> [Your instructions]
Please count the lines in the rows below that contain the string "kern", treating uppercase and lowercase as different. Reply with the number only.

:::

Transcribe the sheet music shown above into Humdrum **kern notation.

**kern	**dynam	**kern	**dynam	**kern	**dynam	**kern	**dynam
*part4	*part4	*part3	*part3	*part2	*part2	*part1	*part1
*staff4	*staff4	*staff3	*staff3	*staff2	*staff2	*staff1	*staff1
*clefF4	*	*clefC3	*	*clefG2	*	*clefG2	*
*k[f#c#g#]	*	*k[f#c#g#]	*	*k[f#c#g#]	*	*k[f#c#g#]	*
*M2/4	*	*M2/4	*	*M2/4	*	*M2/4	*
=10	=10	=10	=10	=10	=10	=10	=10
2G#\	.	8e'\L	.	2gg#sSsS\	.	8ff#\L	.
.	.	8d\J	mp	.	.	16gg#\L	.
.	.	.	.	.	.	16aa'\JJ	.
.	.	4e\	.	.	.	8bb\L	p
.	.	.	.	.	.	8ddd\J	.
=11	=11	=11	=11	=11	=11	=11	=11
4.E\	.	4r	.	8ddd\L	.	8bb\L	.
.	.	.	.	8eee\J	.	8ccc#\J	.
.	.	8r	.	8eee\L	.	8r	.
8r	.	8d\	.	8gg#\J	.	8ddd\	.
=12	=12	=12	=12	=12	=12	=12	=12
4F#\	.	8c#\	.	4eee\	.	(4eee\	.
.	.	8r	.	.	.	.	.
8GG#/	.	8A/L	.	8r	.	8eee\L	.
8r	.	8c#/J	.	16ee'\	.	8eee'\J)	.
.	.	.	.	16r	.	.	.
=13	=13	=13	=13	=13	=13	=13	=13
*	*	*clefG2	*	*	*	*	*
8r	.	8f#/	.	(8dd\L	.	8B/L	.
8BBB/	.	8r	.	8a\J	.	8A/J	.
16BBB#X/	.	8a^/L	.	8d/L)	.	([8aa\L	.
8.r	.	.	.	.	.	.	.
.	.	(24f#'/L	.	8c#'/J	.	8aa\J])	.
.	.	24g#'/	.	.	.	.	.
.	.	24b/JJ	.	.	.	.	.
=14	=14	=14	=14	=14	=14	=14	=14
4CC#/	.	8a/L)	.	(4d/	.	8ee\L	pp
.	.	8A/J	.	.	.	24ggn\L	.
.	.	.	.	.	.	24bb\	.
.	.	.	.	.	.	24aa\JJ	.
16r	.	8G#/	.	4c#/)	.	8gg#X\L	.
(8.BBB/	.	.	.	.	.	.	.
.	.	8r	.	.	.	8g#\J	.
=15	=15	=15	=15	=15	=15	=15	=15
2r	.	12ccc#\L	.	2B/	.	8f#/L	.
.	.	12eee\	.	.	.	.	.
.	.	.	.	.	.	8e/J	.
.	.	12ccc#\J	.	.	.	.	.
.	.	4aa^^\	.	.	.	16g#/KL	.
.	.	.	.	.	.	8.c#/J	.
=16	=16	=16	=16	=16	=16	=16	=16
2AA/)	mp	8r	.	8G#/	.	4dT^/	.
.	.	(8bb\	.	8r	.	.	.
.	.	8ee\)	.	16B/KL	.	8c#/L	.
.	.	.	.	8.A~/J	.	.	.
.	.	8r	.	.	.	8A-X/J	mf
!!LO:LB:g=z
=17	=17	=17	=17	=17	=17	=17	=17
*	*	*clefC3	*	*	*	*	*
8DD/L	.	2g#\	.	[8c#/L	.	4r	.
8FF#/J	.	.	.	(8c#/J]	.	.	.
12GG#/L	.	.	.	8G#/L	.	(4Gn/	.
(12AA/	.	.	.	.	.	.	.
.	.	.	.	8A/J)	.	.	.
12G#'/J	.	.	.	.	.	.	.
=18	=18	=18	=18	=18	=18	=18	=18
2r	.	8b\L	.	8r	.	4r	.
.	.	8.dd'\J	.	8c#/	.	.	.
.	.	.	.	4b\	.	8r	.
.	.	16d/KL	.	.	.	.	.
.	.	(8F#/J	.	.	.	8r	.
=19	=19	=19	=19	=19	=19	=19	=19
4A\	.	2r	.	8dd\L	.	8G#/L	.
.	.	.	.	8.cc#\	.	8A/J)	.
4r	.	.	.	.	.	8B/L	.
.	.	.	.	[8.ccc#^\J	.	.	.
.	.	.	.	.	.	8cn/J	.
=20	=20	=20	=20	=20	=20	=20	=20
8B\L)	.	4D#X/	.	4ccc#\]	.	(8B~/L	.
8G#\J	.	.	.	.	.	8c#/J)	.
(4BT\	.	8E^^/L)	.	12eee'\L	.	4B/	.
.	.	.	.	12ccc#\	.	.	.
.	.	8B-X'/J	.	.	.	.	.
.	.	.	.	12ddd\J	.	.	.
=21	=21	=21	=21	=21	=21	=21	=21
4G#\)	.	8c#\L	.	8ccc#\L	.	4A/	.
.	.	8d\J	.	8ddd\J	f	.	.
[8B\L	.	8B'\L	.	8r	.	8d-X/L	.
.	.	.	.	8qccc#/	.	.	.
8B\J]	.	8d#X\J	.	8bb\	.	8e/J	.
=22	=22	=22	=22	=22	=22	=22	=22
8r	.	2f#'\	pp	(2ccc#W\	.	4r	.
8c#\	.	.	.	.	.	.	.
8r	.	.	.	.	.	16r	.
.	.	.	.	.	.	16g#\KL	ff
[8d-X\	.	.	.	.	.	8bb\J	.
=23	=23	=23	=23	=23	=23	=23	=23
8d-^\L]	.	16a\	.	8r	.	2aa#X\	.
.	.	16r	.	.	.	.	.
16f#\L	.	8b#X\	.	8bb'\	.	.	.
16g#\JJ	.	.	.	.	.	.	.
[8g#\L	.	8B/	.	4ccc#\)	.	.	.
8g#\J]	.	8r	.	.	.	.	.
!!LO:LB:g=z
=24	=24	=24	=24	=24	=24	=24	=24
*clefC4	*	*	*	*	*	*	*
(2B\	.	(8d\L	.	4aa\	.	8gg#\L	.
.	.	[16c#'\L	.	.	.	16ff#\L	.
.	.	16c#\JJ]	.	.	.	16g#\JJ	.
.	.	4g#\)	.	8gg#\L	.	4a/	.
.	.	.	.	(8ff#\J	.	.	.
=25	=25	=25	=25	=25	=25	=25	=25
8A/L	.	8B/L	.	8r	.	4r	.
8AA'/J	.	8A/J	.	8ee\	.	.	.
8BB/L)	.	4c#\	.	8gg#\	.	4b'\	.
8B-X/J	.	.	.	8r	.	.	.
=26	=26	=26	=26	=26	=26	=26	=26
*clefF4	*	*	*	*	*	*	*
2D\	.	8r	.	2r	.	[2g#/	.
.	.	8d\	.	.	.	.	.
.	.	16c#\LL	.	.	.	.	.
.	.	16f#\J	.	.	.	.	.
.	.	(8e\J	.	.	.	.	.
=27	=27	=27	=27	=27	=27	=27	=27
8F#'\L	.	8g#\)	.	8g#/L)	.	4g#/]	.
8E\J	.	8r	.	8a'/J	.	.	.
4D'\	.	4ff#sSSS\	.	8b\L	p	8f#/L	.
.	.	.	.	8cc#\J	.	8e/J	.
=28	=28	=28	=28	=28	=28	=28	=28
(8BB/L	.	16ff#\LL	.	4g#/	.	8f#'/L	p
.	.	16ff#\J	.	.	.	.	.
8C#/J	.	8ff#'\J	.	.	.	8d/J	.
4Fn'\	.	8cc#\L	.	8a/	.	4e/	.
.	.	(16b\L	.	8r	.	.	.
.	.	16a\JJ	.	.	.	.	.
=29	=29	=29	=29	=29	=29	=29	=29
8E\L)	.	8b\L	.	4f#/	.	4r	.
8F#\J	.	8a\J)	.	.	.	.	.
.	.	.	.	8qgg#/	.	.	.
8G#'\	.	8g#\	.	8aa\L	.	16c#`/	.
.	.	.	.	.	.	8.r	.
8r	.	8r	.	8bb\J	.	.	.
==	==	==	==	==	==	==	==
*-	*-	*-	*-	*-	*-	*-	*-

:::

> [Task answer]
2